→ How to complete this task:
Below is a listing; transcribe it exactly but without any images.

→ Supplied material:
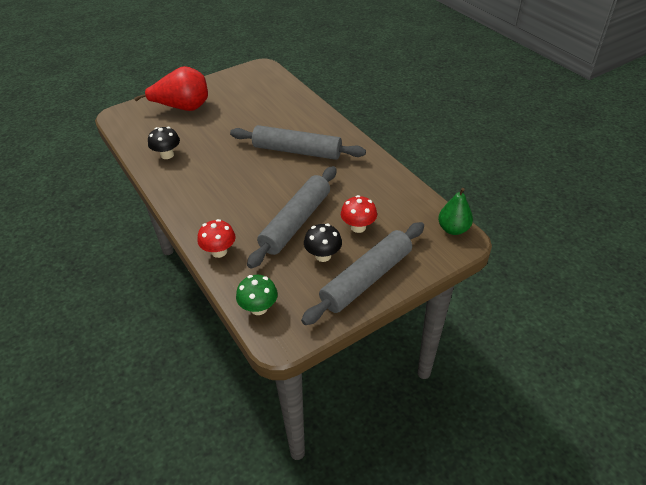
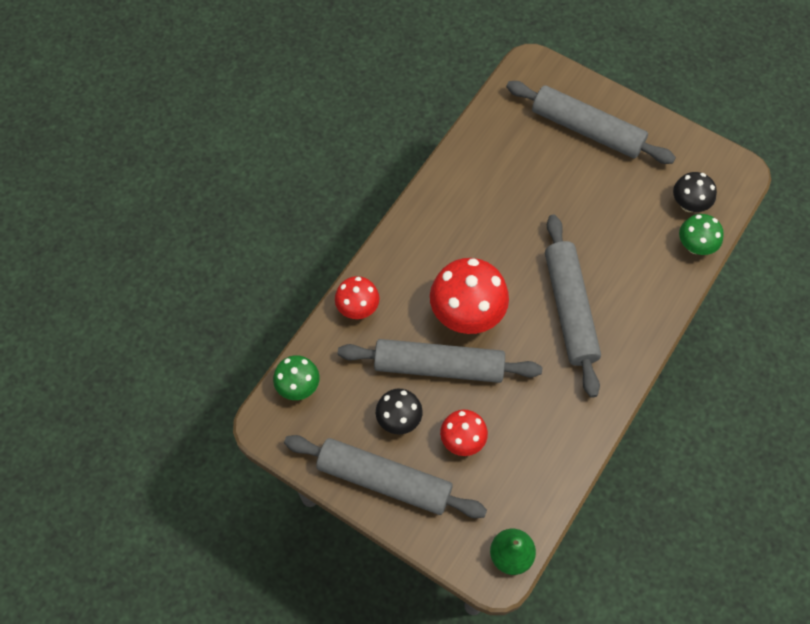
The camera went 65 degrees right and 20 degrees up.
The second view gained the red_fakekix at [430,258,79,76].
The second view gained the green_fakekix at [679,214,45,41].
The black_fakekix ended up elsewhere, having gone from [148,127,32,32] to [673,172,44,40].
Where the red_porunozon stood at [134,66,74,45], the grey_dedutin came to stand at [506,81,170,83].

→ Expected answer:
The camera went 65 degrees right and 20 degrees up.
The second view gained the red_fakekix at [430,258,79,76].
The second view gained the green_fakekix at [679,214,45,41].
The black_fakekix ended up elsewhere, having gone from [148,127,32,32] to [673,172,44,40].
Where the red_porunozon stood at [134,66,74,45], the grey_dedutin came to stand at [506,81,170,83].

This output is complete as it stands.